━━━━━ INFORMATION

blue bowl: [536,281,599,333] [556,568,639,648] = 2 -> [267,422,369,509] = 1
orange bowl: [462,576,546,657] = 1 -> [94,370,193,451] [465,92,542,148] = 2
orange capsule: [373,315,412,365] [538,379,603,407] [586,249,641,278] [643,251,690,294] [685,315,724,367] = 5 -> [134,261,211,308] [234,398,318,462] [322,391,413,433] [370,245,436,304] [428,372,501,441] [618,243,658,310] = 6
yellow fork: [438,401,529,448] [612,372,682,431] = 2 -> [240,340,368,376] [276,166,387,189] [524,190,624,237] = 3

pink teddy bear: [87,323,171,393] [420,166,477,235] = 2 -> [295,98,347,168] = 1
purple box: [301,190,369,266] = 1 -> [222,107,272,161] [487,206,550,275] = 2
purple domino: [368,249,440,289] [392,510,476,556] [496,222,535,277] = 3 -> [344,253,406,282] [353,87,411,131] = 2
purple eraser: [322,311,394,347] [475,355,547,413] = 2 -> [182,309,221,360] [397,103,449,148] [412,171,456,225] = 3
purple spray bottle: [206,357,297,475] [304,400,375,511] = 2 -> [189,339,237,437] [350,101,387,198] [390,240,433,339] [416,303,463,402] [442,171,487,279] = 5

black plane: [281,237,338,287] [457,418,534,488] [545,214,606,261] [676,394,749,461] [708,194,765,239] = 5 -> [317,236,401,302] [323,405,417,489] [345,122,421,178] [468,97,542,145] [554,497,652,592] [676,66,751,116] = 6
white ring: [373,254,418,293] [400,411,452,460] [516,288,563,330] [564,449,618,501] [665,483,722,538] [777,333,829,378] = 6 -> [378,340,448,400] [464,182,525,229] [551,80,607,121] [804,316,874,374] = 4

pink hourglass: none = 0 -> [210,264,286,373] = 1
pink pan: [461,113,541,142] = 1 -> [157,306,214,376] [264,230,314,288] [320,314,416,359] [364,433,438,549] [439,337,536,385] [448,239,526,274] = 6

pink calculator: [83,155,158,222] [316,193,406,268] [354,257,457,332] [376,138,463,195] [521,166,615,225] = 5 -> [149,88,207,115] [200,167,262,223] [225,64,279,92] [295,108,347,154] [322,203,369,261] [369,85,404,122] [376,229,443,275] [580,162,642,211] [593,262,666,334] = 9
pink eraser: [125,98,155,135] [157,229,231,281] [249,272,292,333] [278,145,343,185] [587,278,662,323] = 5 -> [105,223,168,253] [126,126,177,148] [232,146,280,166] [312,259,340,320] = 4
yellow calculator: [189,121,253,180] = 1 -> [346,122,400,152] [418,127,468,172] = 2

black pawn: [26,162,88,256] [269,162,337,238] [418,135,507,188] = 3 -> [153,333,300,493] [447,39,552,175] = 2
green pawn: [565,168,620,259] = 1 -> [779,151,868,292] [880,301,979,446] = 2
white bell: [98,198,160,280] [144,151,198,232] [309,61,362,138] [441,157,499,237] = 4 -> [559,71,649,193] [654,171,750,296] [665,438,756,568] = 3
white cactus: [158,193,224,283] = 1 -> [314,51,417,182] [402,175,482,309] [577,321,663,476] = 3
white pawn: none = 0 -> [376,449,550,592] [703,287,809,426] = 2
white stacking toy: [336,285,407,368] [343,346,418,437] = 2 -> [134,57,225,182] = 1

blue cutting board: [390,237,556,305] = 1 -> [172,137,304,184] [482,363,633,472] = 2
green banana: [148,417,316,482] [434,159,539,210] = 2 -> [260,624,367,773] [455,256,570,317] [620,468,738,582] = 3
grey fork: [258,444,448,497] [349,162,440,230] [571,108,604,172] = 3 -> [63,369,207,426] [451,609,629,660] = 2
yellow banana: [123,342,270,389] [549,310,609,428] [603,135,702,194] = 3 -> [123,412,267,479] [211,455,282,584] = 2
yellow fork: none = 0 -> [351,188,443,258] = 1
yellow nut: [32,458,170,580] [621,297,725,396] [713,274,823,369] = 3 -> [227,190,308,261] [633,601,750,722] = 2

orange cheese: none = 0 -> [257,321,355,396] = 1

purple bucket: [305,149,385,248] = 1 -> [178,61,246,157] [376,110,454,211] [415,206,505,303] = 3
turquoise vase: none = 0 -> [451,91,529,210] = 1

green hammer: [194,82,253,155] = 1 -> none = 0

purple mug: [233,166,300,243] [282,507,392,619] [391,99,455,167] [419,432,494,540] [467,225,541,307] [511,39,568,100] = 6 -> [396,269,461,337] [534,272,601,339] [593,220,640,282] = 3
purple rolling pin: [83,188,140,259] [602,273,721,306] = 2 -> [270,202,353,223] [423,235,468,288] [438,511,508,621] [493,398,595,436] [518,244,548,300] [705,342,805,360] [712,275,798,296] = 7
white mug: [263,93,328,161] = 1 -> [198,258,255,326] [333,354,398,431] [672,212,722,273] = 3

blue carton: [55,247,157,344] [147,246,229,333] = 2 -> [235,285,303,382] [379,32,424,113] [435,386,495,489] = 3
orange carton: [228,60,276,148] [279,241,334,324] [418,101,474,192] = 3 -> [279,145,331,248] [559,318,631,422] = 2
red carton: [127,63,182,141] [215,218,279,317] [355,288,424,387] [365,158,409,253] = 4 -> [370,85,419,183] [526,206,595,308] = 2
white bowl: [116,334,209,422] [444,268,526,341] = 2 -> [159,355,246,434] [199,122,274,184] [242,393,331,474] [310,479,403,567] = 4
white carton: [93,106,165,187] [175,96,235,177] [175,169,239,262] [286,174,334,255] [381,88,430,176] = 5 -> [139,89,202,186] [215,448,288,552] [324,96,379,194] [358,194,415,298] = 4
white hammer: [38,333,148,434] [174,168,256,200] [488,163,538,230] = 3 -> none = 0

━━━━━━━━━━

_DIRECTIONS:_
Every record above must be printed again exactly.

_OUTPUT OF THE TASK:_
blue bowl: [536,281,599,333] [556,568,639,648] = 2 -> [267,422,369,509] = 1
orange bowl: [462,576,546,657] = 1 -> [94,370,193,451] [465,92,542,148] = 2
orange capsule: [373,315,412,365] [538,379,603,407] [586,249,641,278] [643,251,690,294] [685,315,724,367] = 5 -> [134,261,211,308] [234,398,318,462] [322,391,413,433] [370,245,436,304] [428,372,501,441] [618,243,658,310] = 6
yellow fork: [438,401,529,448] [612,372,682,431] = 2 -> [240,340,368,376] [276,166,387,189] [524,190,624,237] = 3

pink teddy bear: [87,323,171,393] [420,166,477,235] = 2 -> [295,98,347,168] = 1
purple box: [301,190,369,266] = 1 -> [222,107,272,161] [487,206,550,275] = 2
purple domino: [368,249,440,289] [392,510,476,556] [496,222,535,277] = 3 -> [344,253,406,282] [353,87,411,131] = 2
purple eraser: [322,311,394,347] [475,355,547,413] = 2 -> [182,309,221,360] [397,103,449,148] [412,171,456,225] = 3
purple spray bottle: [206,357,297,475] [304,400,375,511] = 2 -> [189,339,237,437] [350,101,387,198] [390,240,433,339] [416,303,463,402] [442,171,487,279] = 5

black plane: [281,237,338,287] [457,418,534,488] [545,214,606,261] [676,394,749,461] [708,194,765,239] = 5 -> [317,236,401,302] [323,405,417,489] [345,122,421,178] [468,97,542,145] [554,497,652,592] [676,66,751,116] = 6
white ring: [373,254,418,293] [400,411,452,460] [516,288,563,330] [564,449,618,501] [665,483,722,538] [777,333,829,378] = 6 -> [378,340,448,400] [464,182,525,229] [551,80,607,121] [804,316,874,374] = 4

pink hourglass: none = 0 -> [210,264,286,373] = 1
pink pan: [461,113,541,142] = 1 -> [157,306,214,376] [264,230,314,288] [320,314,416,359] [364,433,438,549] [439,337,536,385] [448,239,526,274] = 6

pink calculator: [83,155,158,222] [316,193,406,268] [354,257,457,332] [376,138,463,195] [521,166,615,225] = 5 -> [149,88,207,115] [200,167,262,223] [225,64,279,92] [295,108,347,154] [322,203,369,261] [369,85,404,122] [376,229,443,275] [580,162,642,211] [593,262,666,334] = 9
pink eraser: [125,98,155,135] [157,229,231,281] [249,272,292,333] [278,145,343,185] [587,278,662,323] = 5 -> [105,223,168,253] [126,126,177,148] [232,146,280,166] [312,259,340,320] = 4
yellow calculator: [189,121,253,180] = 1 -> [346,122,400,152] [418,127,468,172] = 2

black pawn: [26,162,88,256] [269,162,337,238] [418,135,507,188] = 3 -> [153,333,300,493] [447,39,552,175] = 2
green pawn: [565,168,620,259] = 1 -> [779,151,868,292] [880,301,979,446] = 2
white bell: [98,198,160,280] [144,151,198,232] [309,61,362,138] [441,157,499,237] = 4 -> [559,71,649,193] [654,171,750,296] [665,438,756,568] = 3
white cactus: [158,193,224,283] = 1 -> [314,51,417,182] [402,175,482,309] [577,321,663,476] = 3
white pawn: none = 0 -> [376,449,550,592] [703,287,809,426] = 2
white stacking toy: [336,285,407,368] [343,346,418,437] = 2 -> [134,57,225,182] = 1

blue cutting board: [390,237,556,305] = 1 -> [172,137,304,184] [482,363,633,472] = 2
green banana: [148,417,316,482] [434,159,539,210] = 2 -> [260,624,367,773] [455,256,570,317] [620,468,738,582] = 3
grey fork: [258,444,448,497] [349,162,440,230] [571,108,604,172] = 3 -> [63,369,207,426] [451,609,629,660] = 2
yellow banana: [123,342,270,389] [549,310,609,428] [603,135,702,194] = 3 -> [123,412,267,479] [211,455,282,584] = 2
yellow fork: none = 0 -> [351,188,443,258] = 1
yellow nut: [32,458,170,580] [621,297,725,396] [713,274,823,369] = 3 -> [227,190,308,261] [633,601,750,722] = 2

orange cheese: none = 0 -> [257,321,355,396] = 1

purple bucket: [305,149,385,248] = 1 -> [178,61,246,157] [376,110,454,211] [415,206,505,303] = 3
turquoise vase: none = 0 -> [451,91,529,210] = 1

green hammer: [194,82,253,155] = 1 -> none = 0

purple mug: [233,166,300,243] [282,507,392,619] [391,99,455,167] [419,432,494,540] [467,225,541,307] [511,39,568,100] = 6 -> [396,269,461,337] [534,272,601,339] [593,220,640,282] = 3
purple rolling pin: [83,188,140,259] [602,273,721,306] = 2 -> [270,202,353,223] [423,235,468,288] [438,511,508,621] [493,398,595,436] [518,244,548,300] [705,342,805,360] [712,275,798,296] = 7
white mug: [263,93,328,161] = 1 -> [198,258,255,326] [333,354,398,431] [672,212,722,273] = 3

blue carton: [55,247,157,344] [147,246,229,333] = 2 -> [235,285,303,382] [379,32,424,113] [435,386,495,489] = 3
orange carton: [228,60,276,148] [279,241,334,324] [418,101,474,192] = 3 -> [279,145,331,248] [559,318,631,422] = 2
red carton: [127,63,182,141] [215,218,279,317] [355,288,424,387] [365,158,409,253] = 4 -> [370,85,419,183] [526,206,595,308] = 2
white bowl: [116,334,209,422] [444,268,526,341] = 2 -> [159,355,246,434] [199,122,274,184] [242,393,331,474] [310,479,403,567] = 4
white carton: [93,106,165,187] [175,96,235,177] [175,169,239,262] [286,174,334,255] [381,88,430,176] = 5 -> [139,89,202,186] [215,448,288,552] [324,96,379,194] [358,194,415,298] = 4
white hammer: [38,333,148,434] [174,168,256,200] [488,163,538,230] = 3 -> none = 0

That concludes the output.